Exercise directions
This task calls for copying every line of the records that includes the word "Bauer".

——

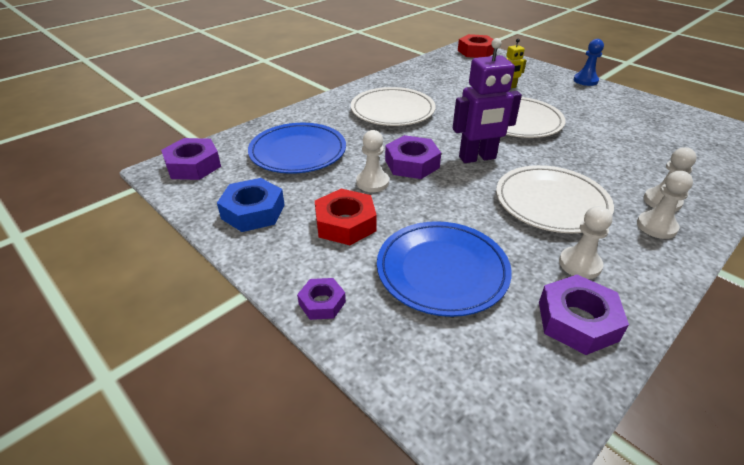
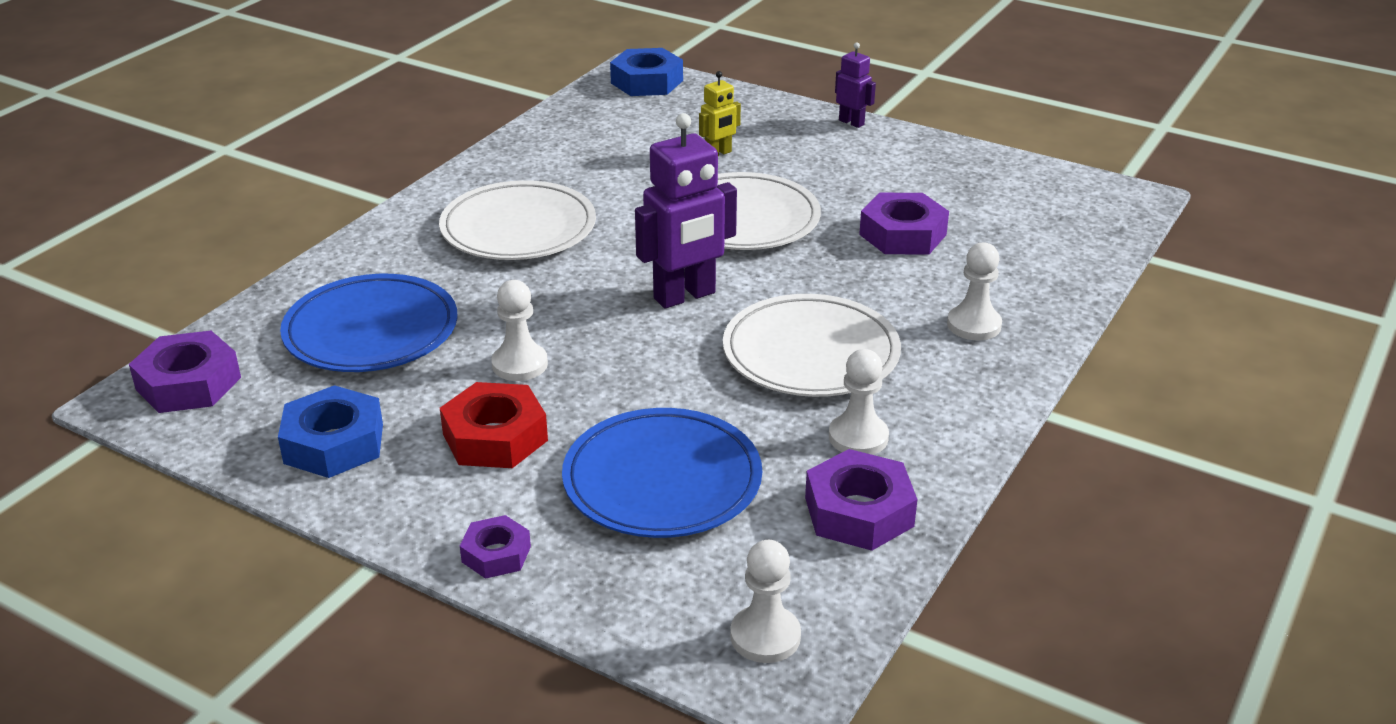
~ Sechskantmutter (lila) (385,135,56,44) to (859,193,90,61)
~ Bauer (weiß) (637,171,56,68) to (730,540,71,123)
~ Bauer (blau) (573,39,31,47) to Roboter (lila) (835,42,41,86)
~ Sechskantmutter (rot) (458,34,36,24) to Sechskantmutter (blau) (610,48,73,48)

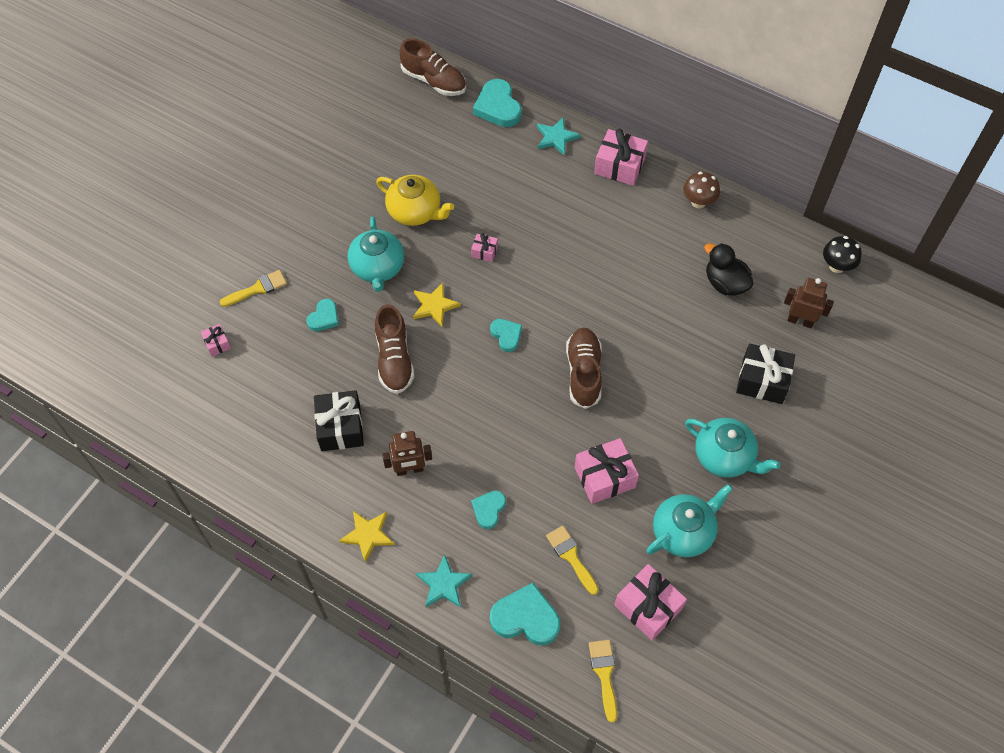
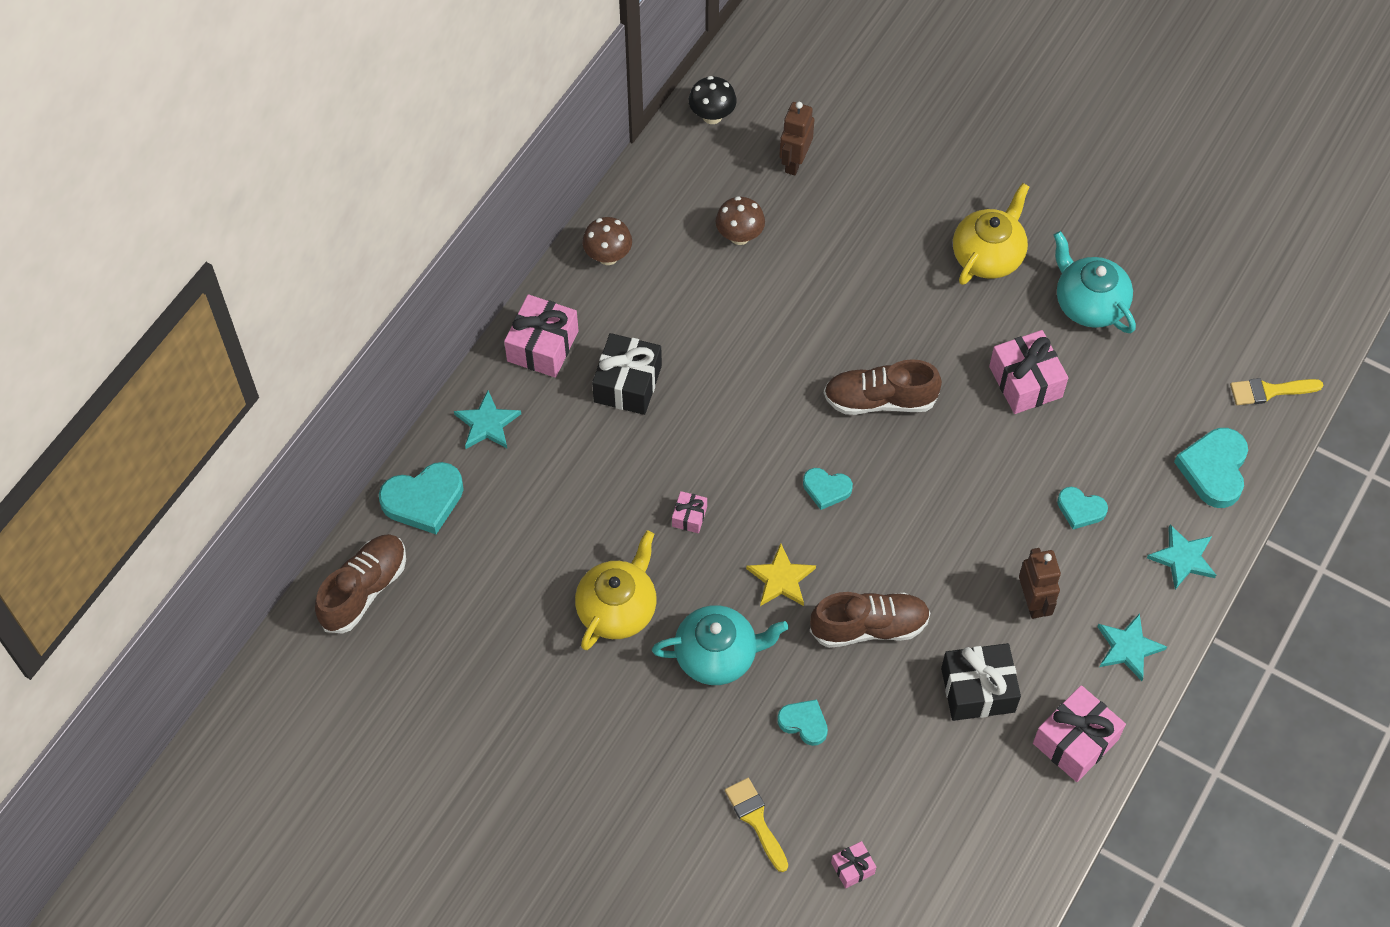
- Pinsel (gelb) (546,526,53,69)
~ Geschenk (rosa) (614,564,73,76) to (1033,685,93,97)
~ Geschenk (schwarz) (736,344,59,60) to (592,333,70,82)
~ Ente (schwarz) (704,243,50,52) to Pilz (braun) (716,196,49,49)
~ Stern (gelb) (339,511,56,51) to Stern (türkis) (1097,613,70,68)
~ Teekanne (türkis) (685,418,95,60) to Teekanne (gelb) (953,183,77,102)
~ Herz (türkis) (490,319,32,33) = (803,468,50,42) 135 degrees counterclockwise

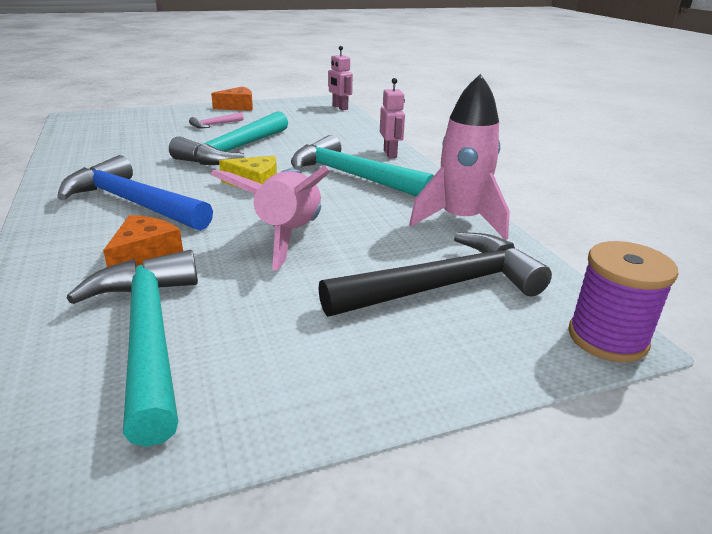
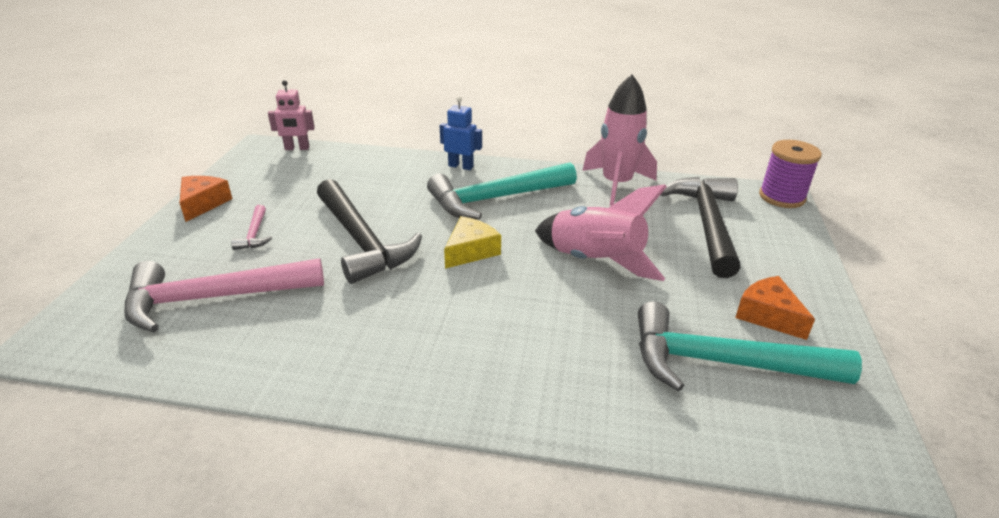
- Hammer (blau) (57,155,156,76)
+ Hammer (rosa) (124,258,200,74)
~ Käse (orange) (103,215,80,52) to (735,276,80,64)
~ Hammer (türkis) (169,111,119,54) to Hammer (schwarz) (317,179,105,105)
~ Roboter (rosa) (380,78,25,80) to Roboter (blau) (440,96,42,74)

——

Completed task
~ Bauer (weiß) (637,171,56,68) to (730,540,71,123)
~ Bauer (blau) (573,39,31,47) to Roboter (lila) (835,42,41,86)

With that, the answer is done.